- Exercise requirements
Your answer must be an exact copy of the records below, minus any images.
##### Supplied information #####
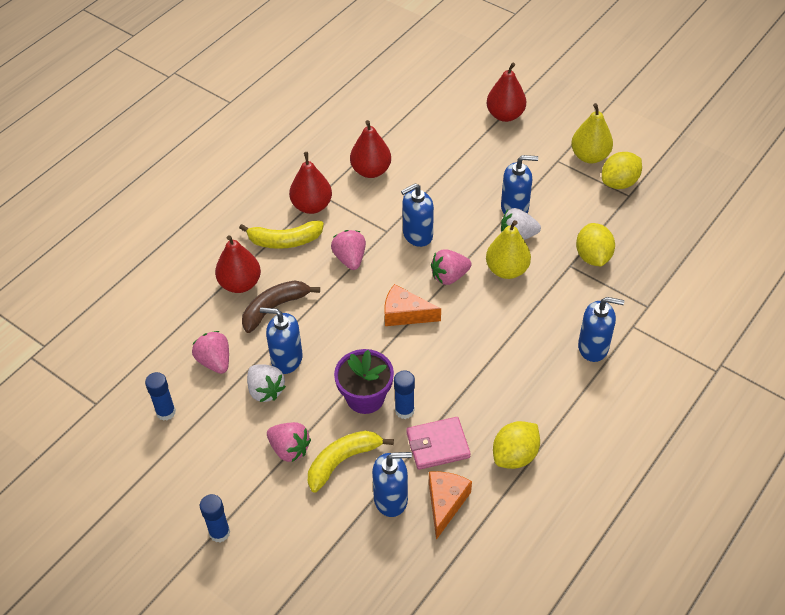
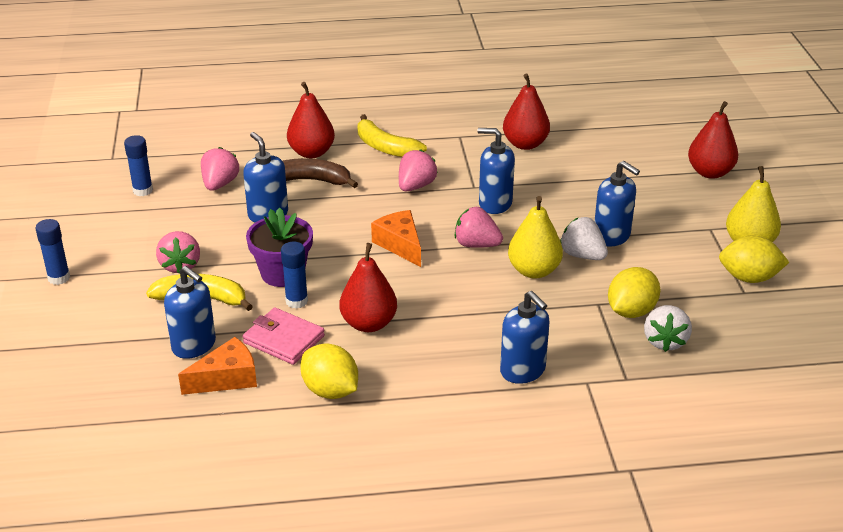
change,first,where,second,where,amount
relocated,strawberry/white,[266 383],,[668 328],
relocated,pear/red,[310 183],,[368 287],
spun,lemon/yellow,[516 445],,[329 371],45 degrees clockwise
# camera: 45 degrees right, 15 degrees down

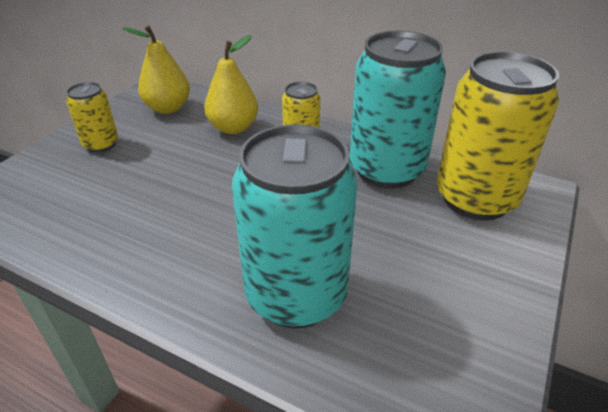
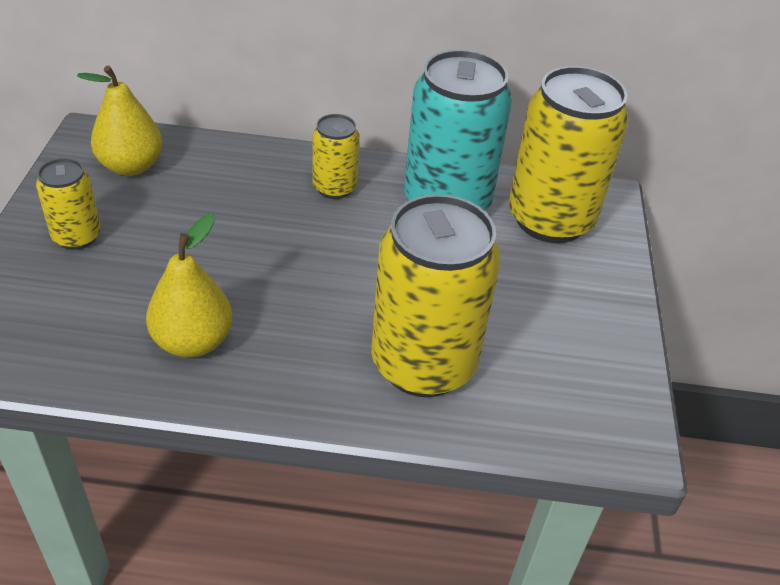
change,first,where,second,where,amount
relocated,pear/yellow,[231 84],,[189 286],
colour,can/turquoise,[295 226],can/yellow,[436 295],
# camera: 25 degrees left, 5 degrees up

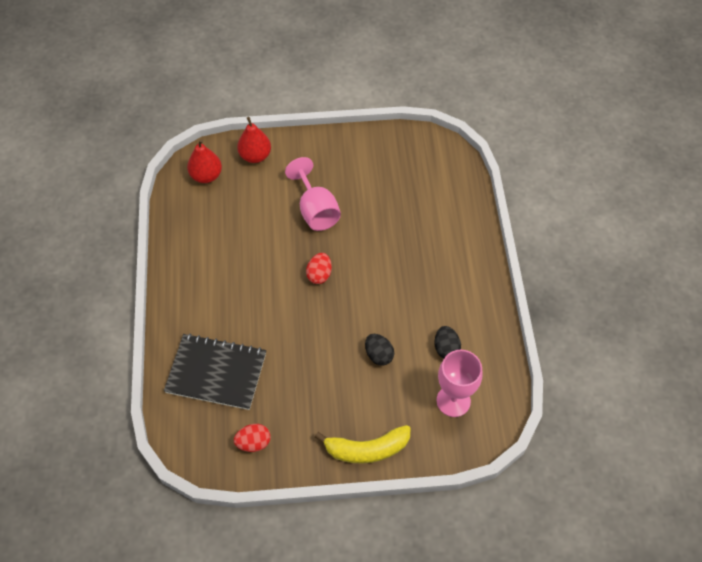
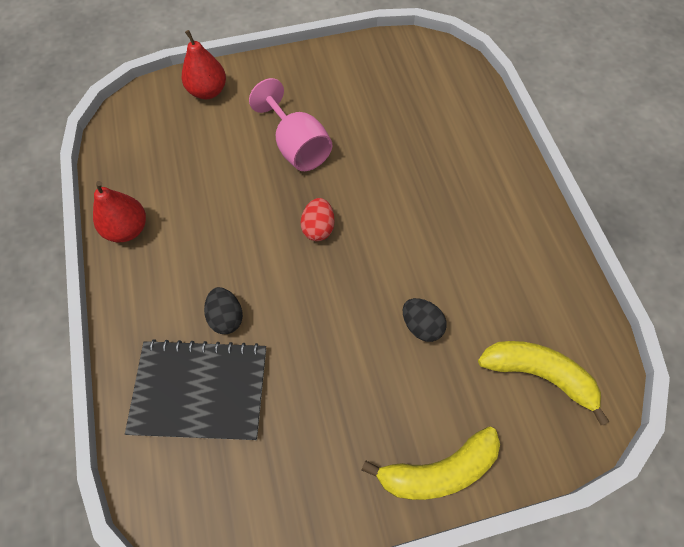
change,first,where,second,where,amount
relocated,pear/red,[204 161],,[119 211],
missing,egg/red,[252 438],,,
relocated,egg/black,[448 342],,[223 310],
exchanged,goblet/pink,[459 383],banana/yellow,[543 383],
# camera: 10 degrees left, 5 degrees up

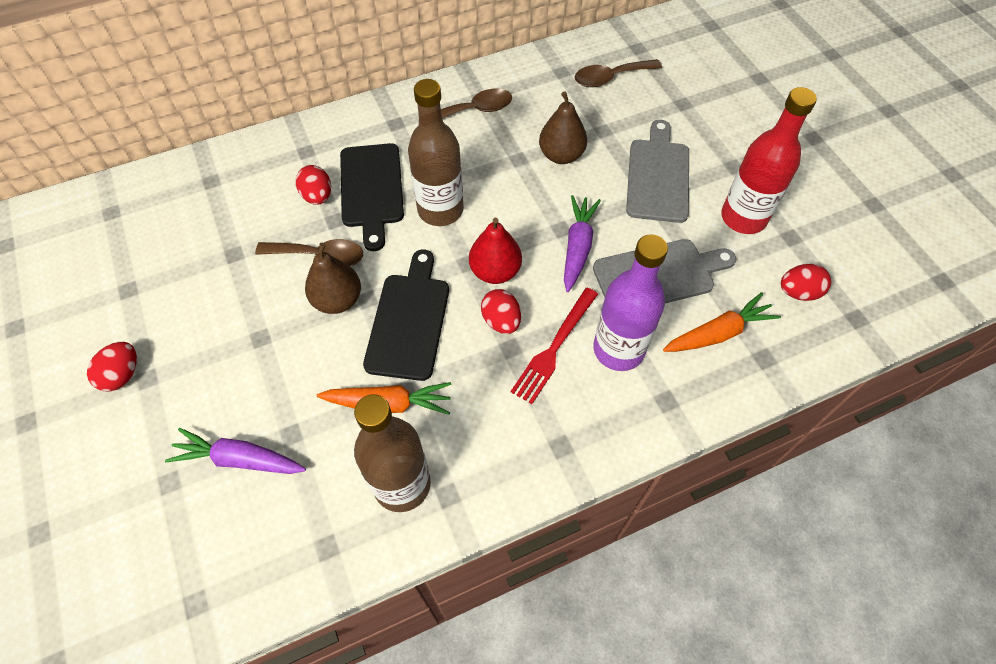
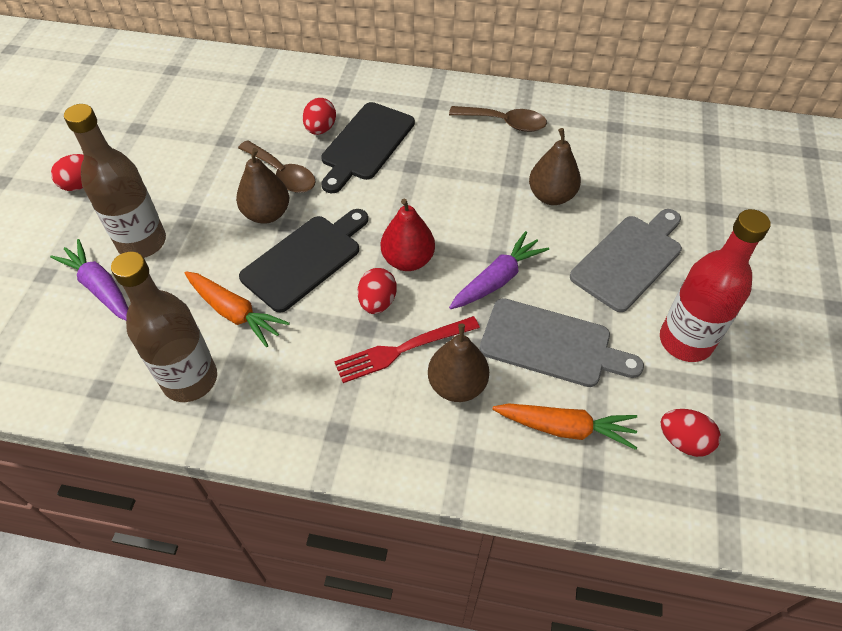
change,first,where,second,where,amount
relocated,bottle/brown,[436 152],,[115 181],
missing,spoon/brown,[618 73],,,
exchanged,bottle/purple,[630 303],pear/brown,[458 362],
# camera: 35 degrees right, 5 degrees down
#####
- Problem solution
change,first,where,second,where,amount
relocated,strawberry/white,[266 383],,[668 328],
relocated,pear/red,[310 183],,[368 287],
spun,lemon/yellow,[516 445],,[329 371],45 degrees clockwise
# camera: 45 degrees right, 15 degrees down

change,first,where,second,where,amount
relocated,pear/yellow,[231 84],,[189 286],
colour,can/turquoise,[295 226],can/yellow,[436 295],
# camera: 25 degrees left, 5 degrees up

change,first,where,second,where,amount
relocated,pear/red,[204 161],,[119 211],
missing,egg/red,[252 438],,,
relocated,egg/black,[448 342],,[223 310],
exchanged,goblet/pink,[459 383],banana/yellow,[543 383],
# camera: 10 degrees left, 5 degrees up

change,first,where,second,where,amount
relocated,bottle/brown,[436 152],,[115 181],
missing,spoon/brown,[618 73],,,
exchanged,bottle/purple,[630 303],pear/brown,[458 362],
# camera: 35 degrees right, 5 degrees down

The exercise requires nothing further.